## EXERCISE OBJECTIVE
Below are lines of data; give the number of them that contain "RFID", and only that.

··· MATERIAL FOR THE TASK ···

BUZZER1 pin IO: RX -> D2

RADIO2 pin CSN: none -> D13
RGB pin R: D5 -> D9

···
··· MATERIAL FOR THE TASK ···

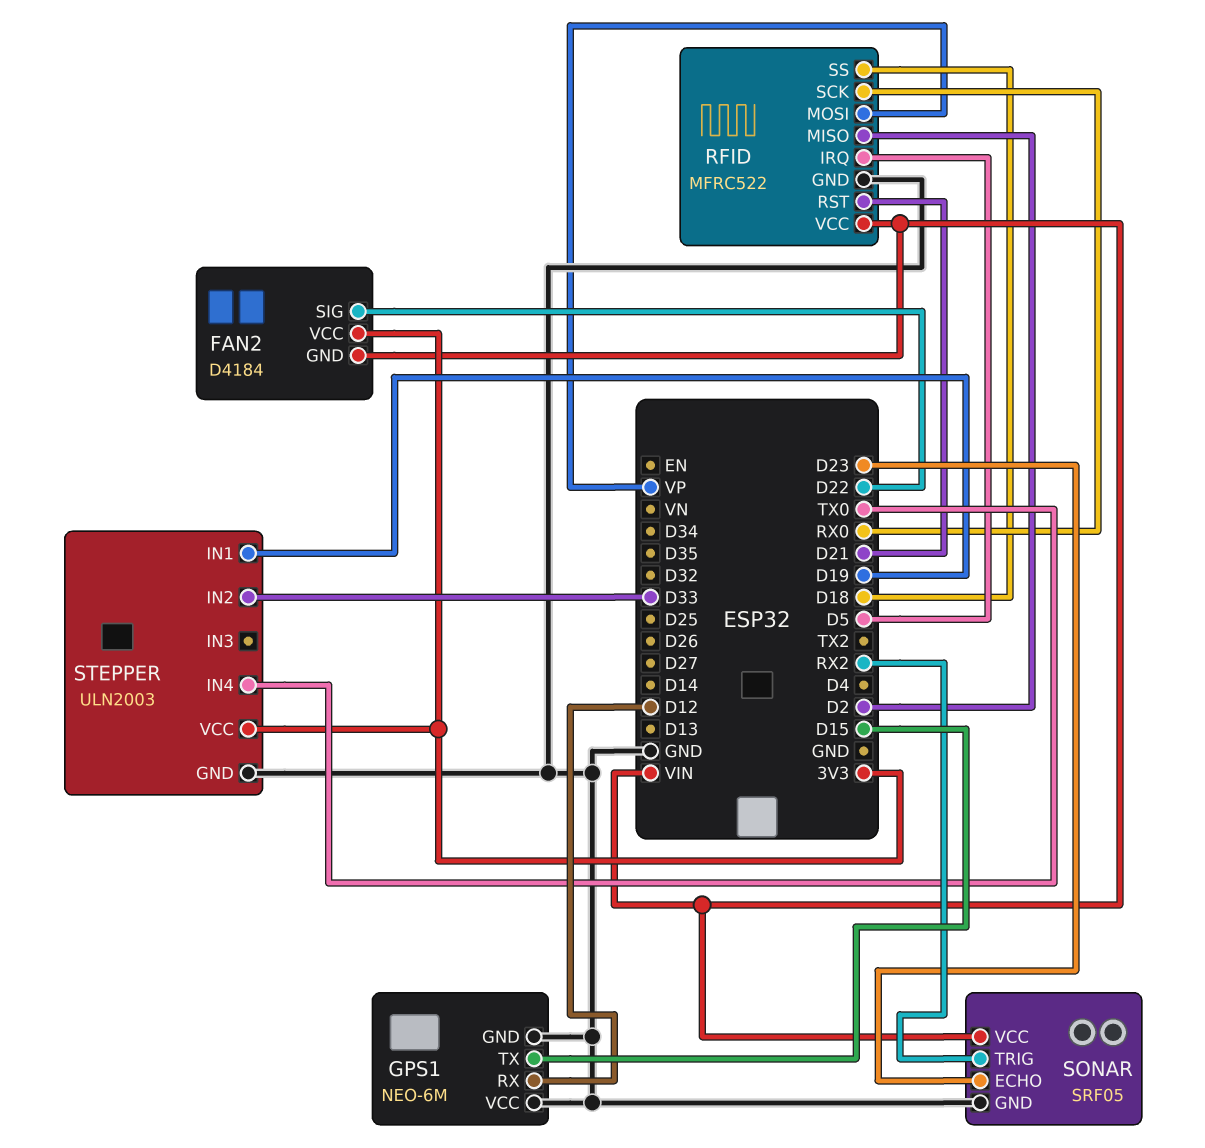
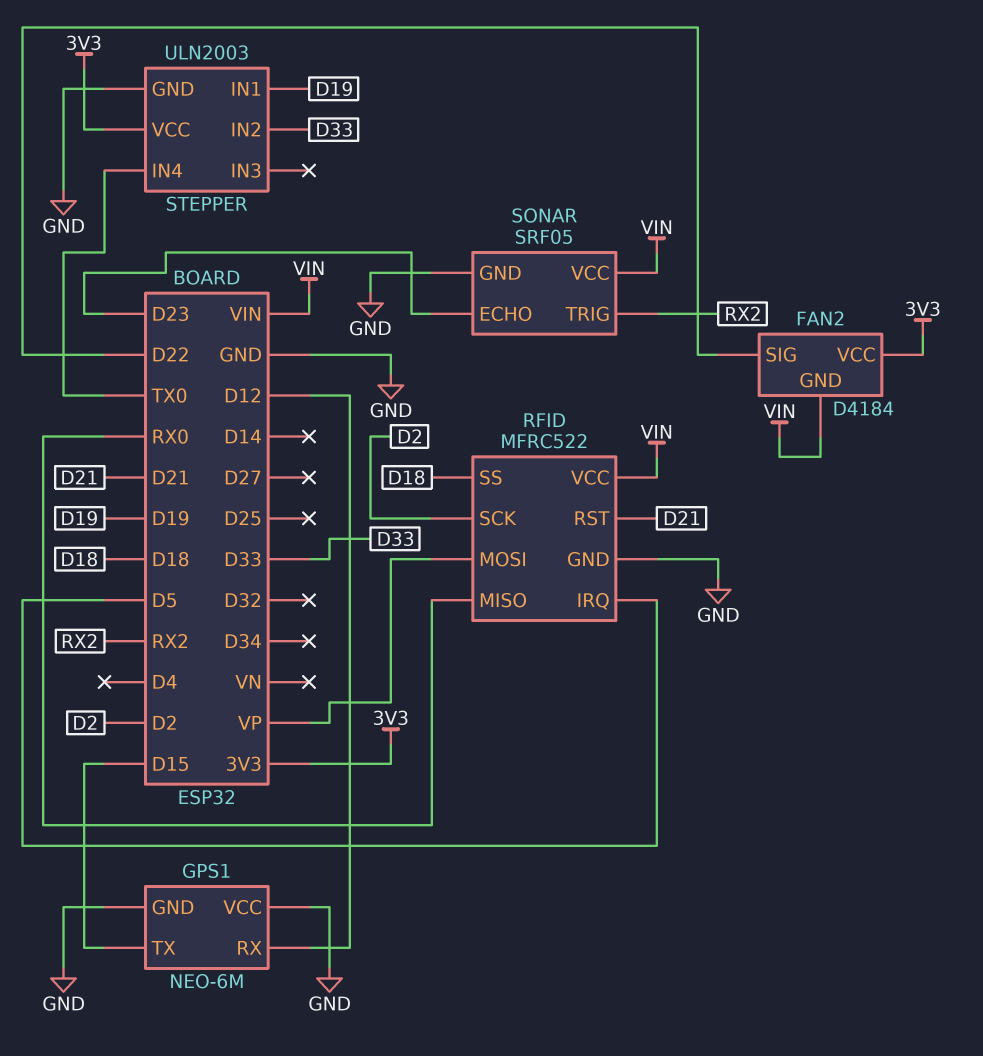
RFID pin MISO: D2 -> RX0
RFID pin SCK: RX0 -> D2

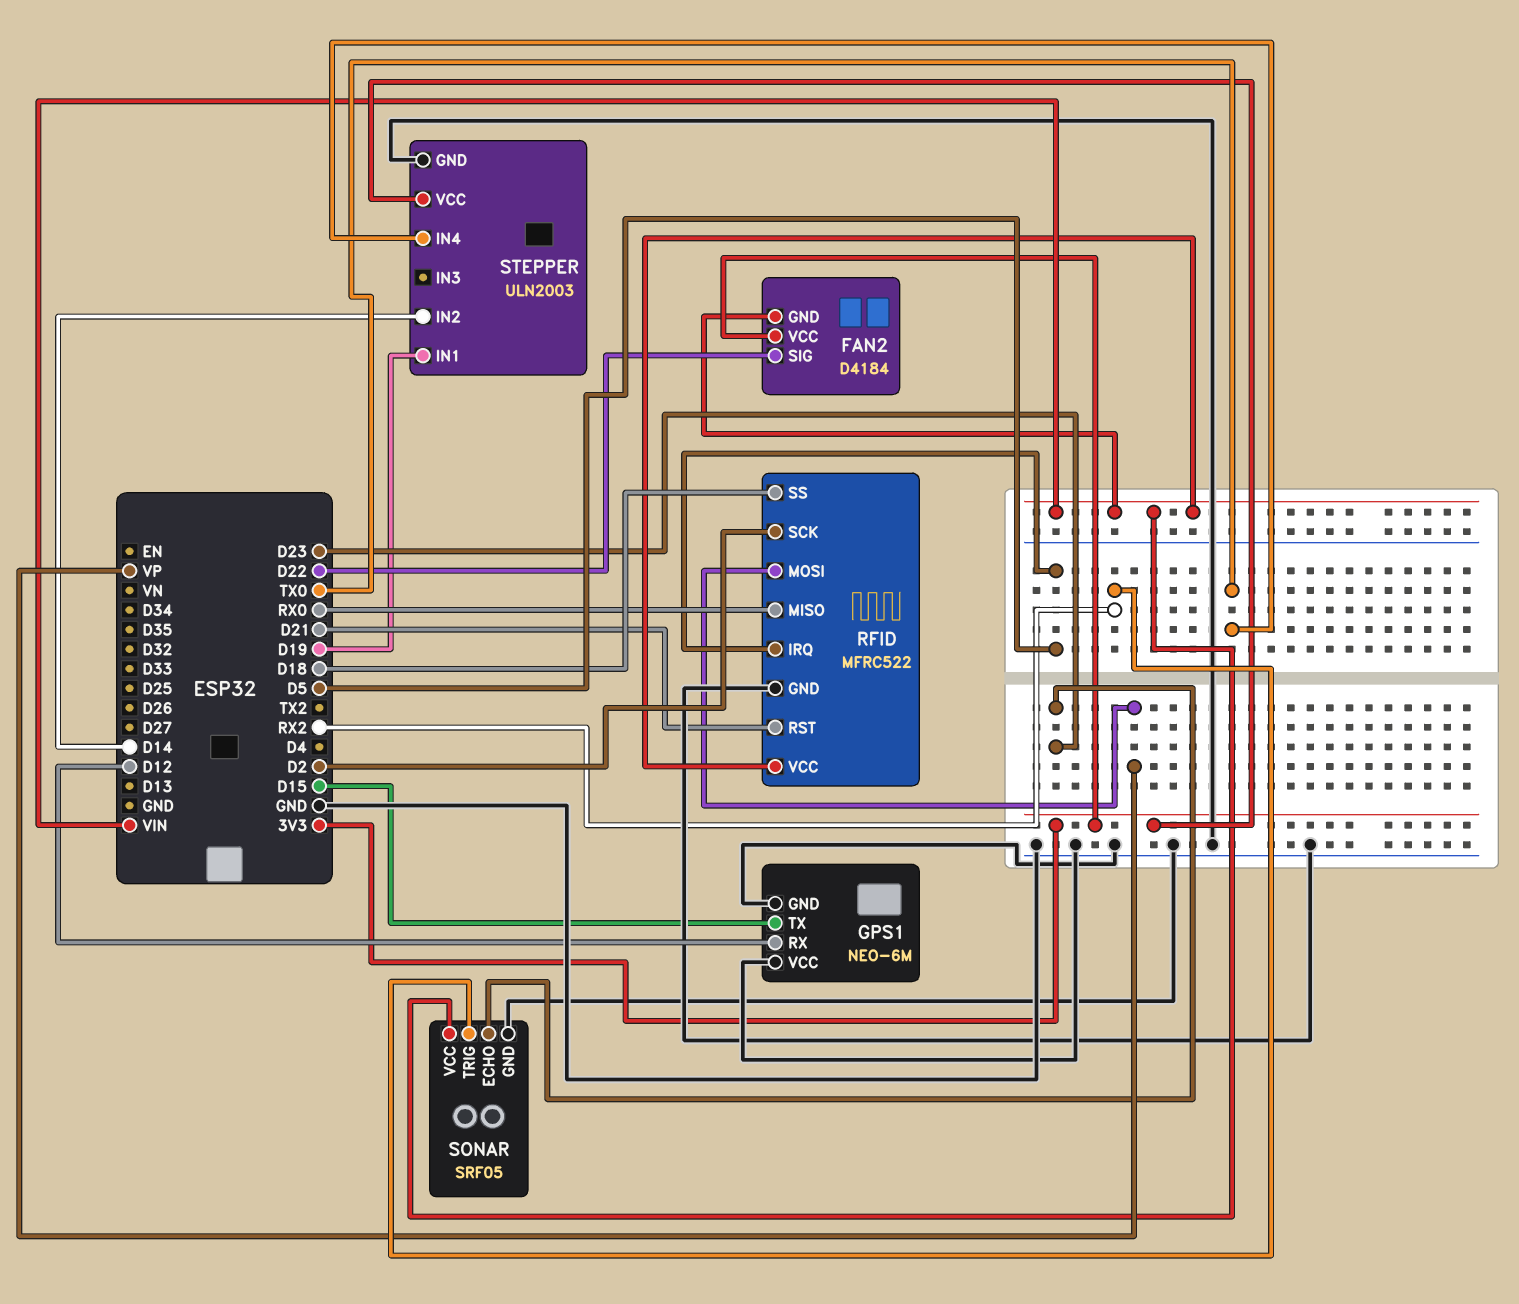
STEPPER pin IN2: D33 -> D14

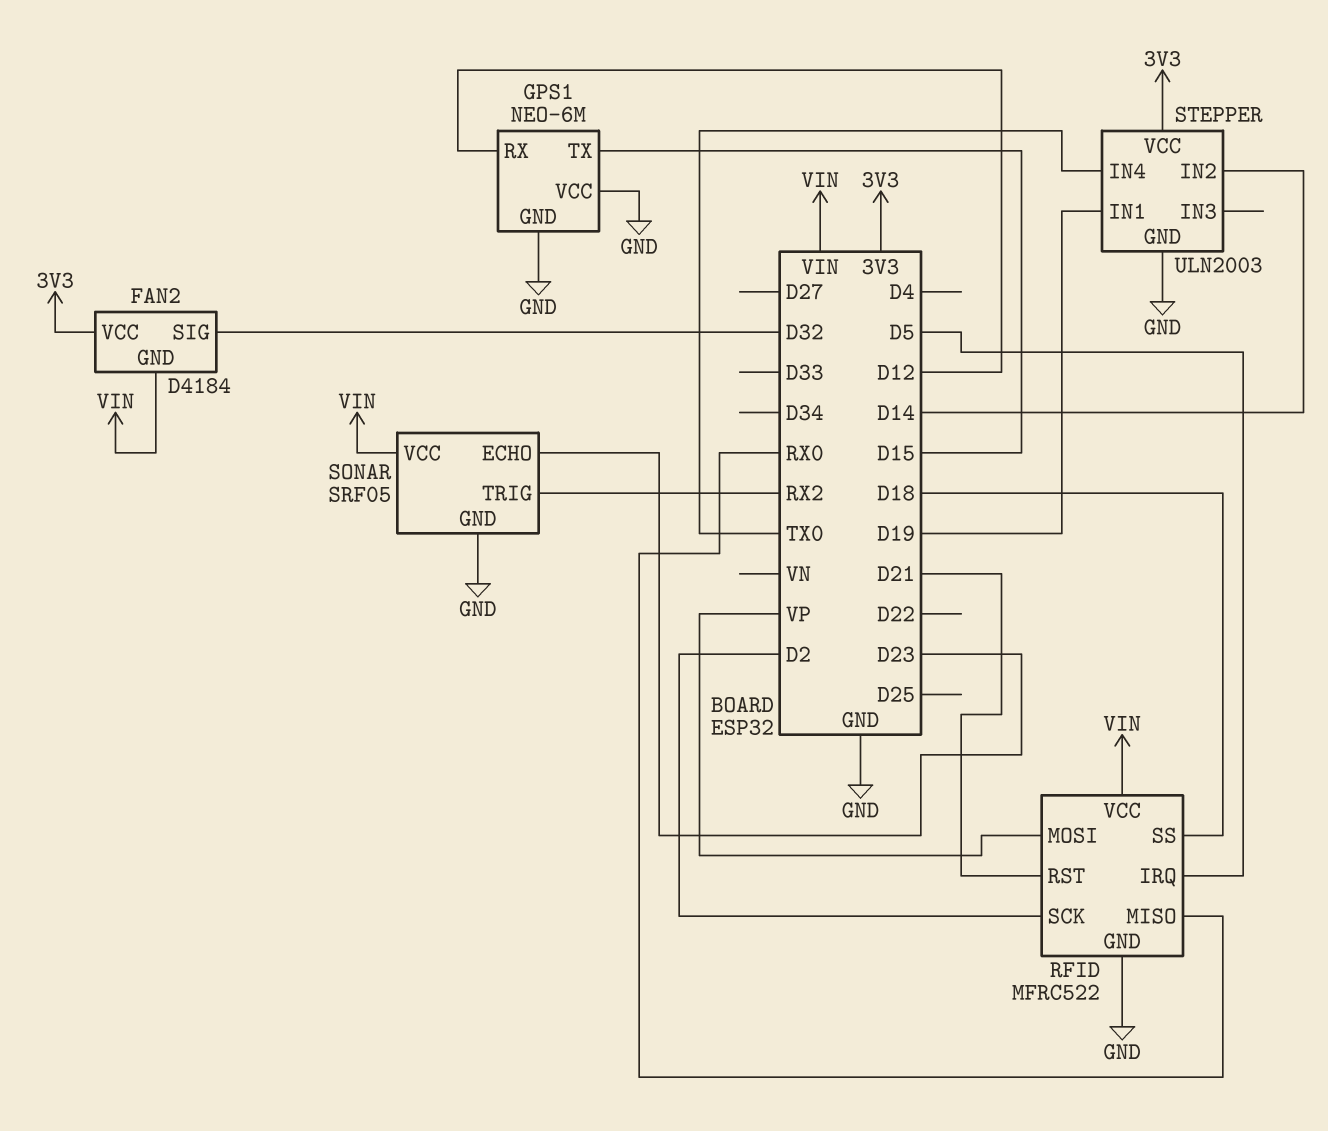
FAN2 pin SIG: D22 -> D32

···
··· MATERIAL FOR THE TASK ···

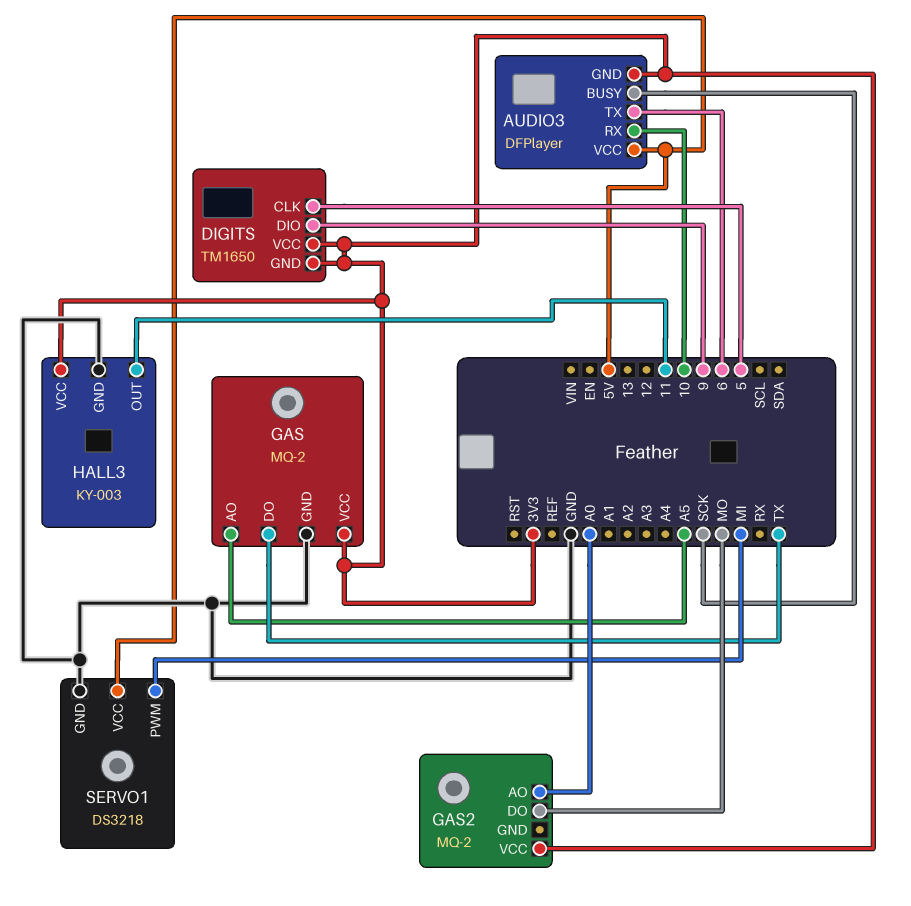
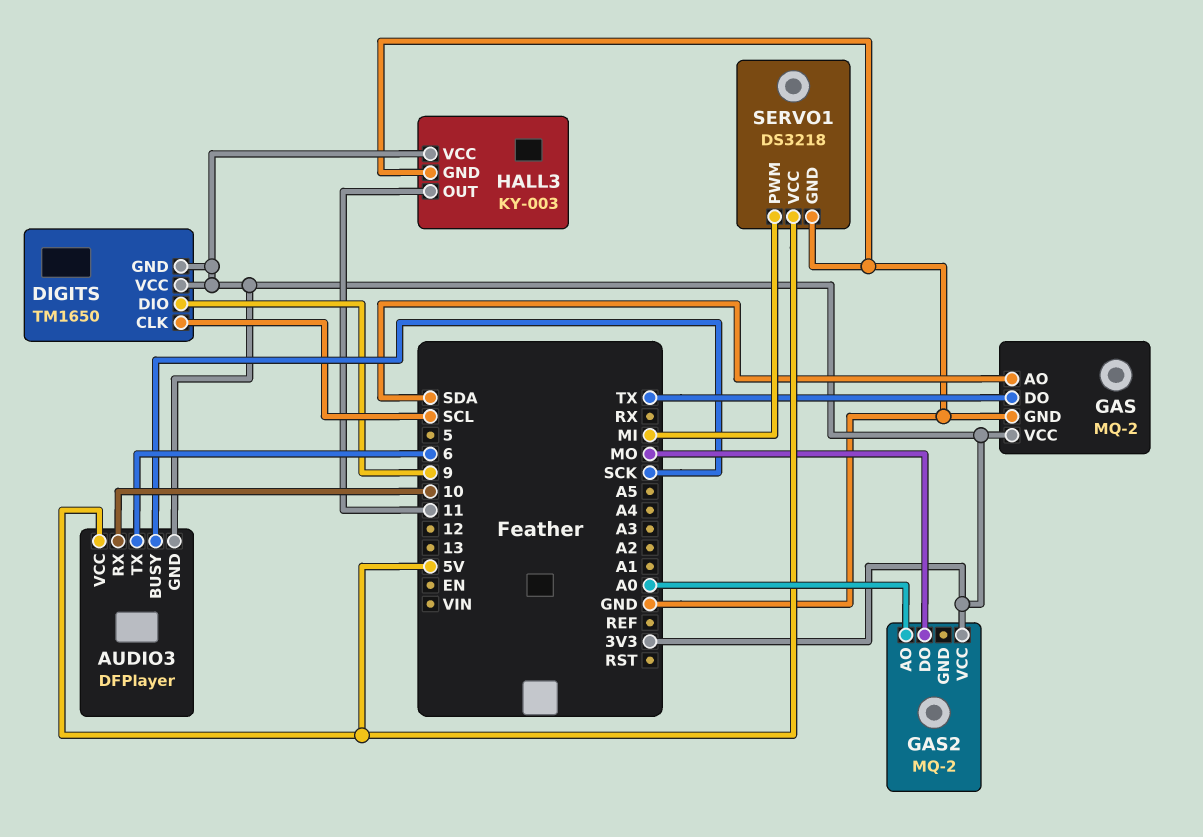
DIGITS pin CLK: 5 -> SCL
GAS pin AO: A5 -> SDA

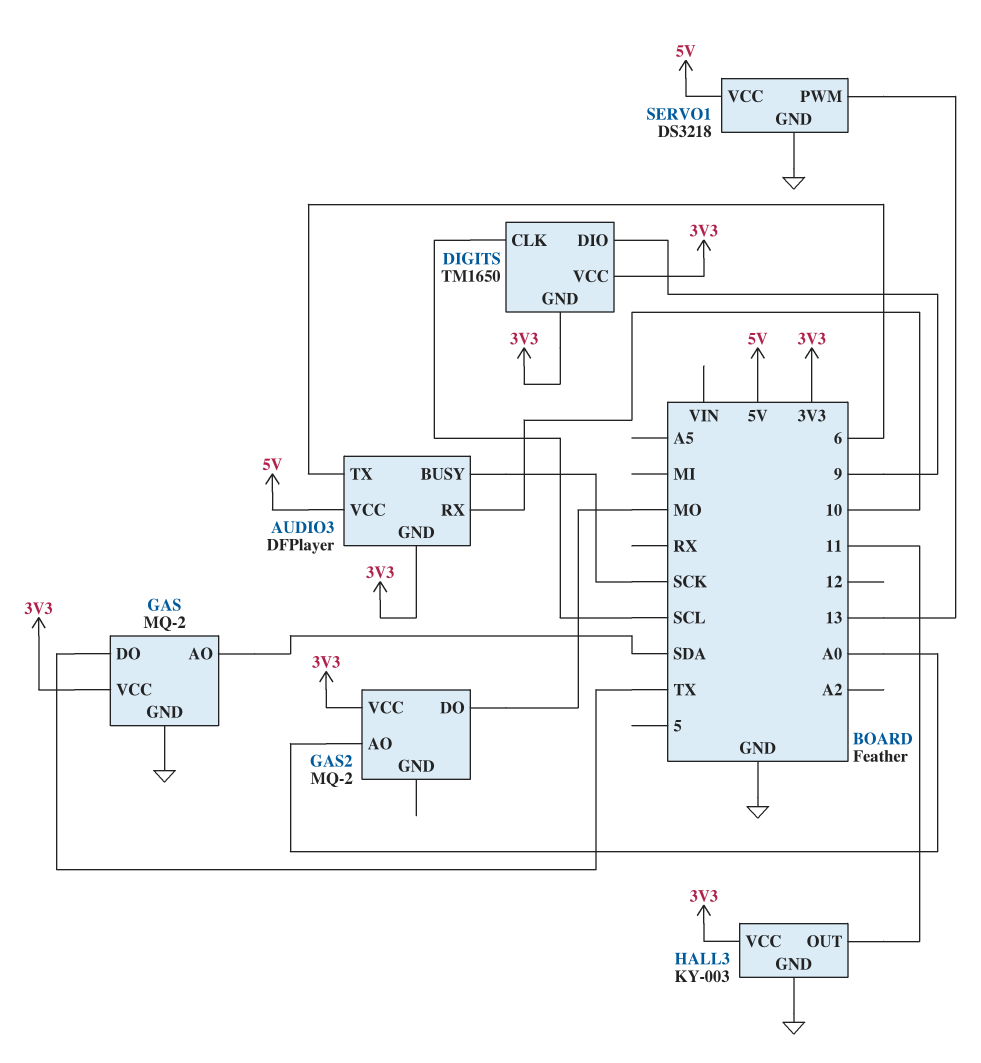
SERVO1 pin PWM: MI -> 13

···

## OUTPUT OF THE EXERCISE
2